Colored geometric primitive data

--- START ---

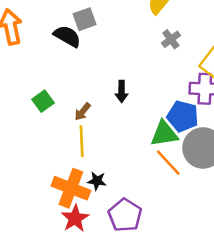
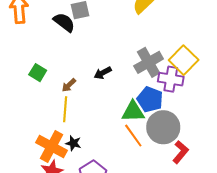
gray cross: (171, 39) -> (149, 62), moved, size x1.8
black arrow: (122, 92) -> (103, 73), turned 54
green square: (43, 101) -> (38, 73), turned -30

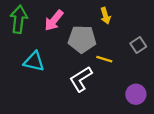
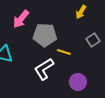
yellow arrow: (105, 16) -> (81, 12), moved, turned 48
purple circle: (136, 94) -> (78, 82), moved

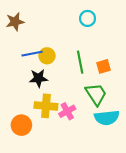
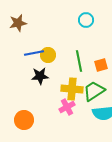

--- END ---

▶ [AIM OF THE EXERCISE]: Copy all of the data word for word, and keep the pictures out of it.

▶ [WORKED SOLUTION]:
gray cross: (171, 39) -> (149, 62), moved, size x1.8
black arrow: (122, 92) -> (103, 73), turned 54
green square: (43, 101) -> (38, 73), turned -30

yellow arrow: (105, 16) -> (81, 12), moved, turned 48
purple circle: (136, 94) -> (78, 82), moved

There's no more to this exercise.